=== Supplied material ===

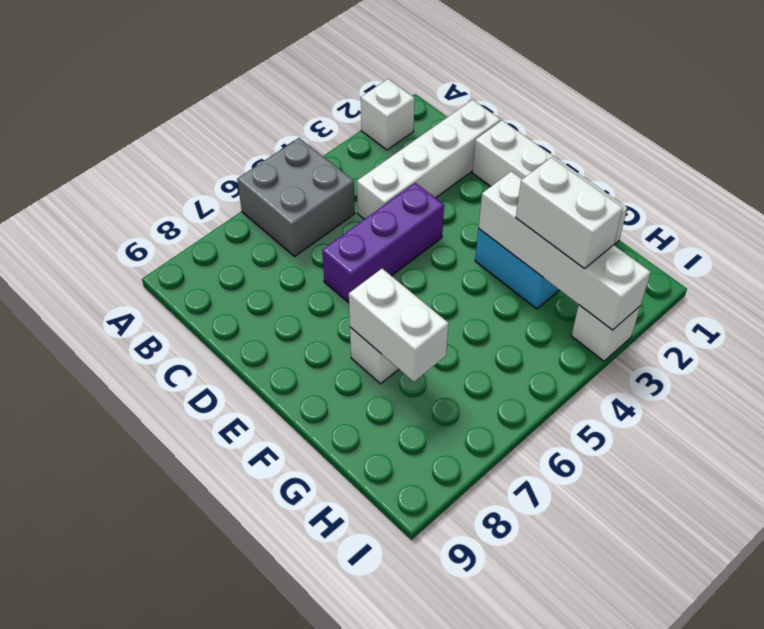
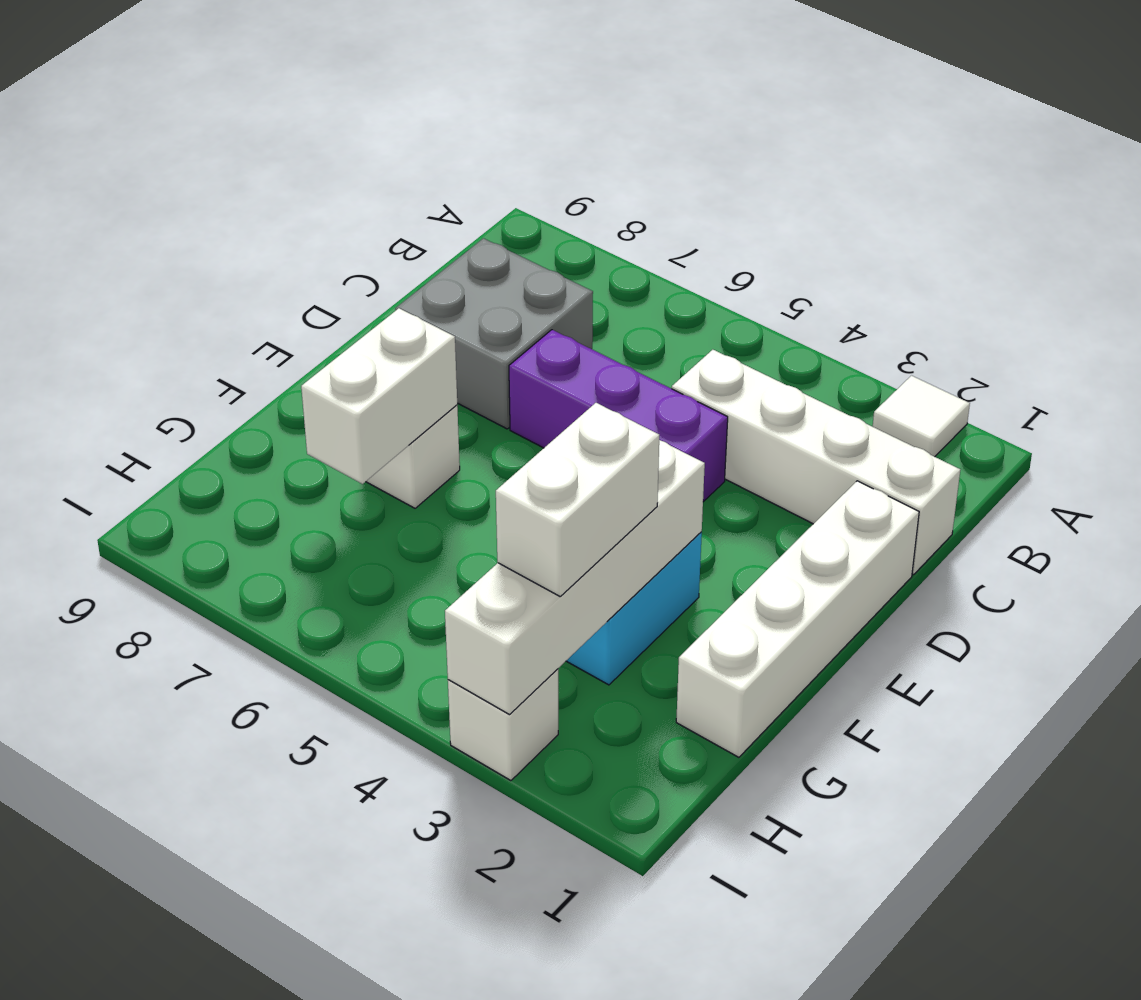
white brick A2 level 1 -> white tile A2 level 1
grey brick A5:B6 level 1 -> grey brick C7:D8 level 1

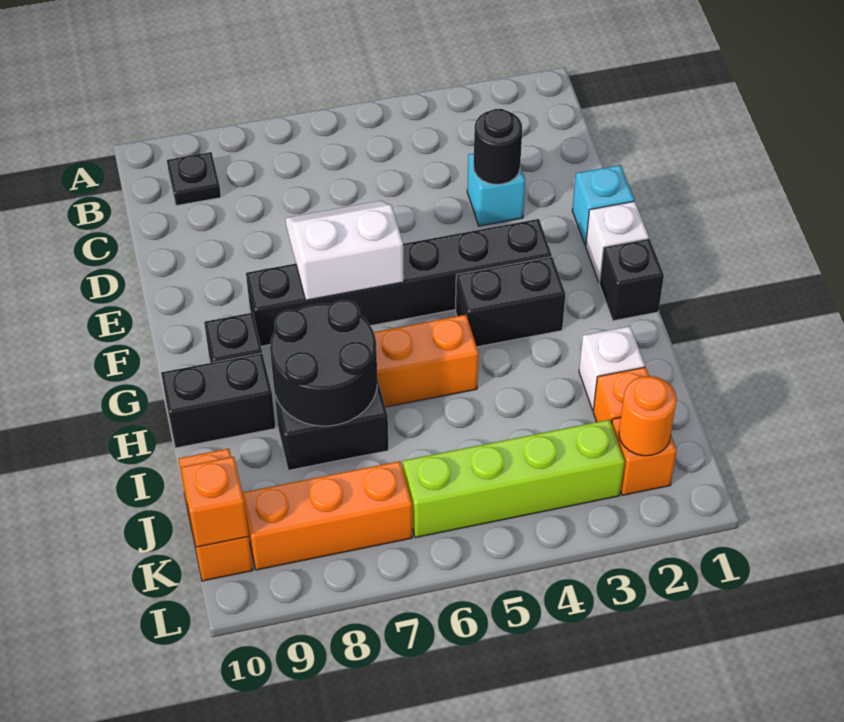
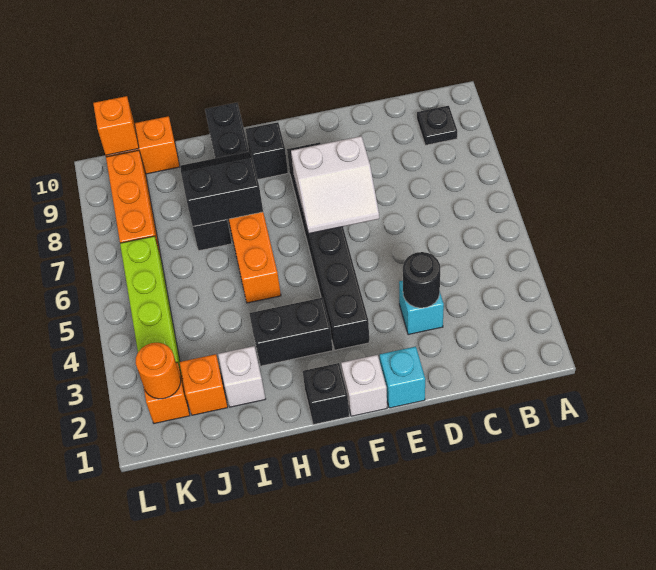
white slope E6:F7 level 2 top F -> white slope E6:F7 level 2 top 7
black brick G3:G4 level 1 -> black brick G3:H3 level 1
black round brick H7:I8 level 2 -> black slope H7:I8 level 2 top 7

===

**Task item:**
Read through the lines above and collect those that contain the string "brick".

**Response to the task:**
white brick A2 level 1 -> white tile A2 level 1
grey brick A5:B6 level 1 -> grey brick C7:D8 level 1
black brick G3:G4 level 1 -> black brick G3:H3 level 1
black round brick H7:I8 level 2 -> black slope H7:I8 level 2 top 7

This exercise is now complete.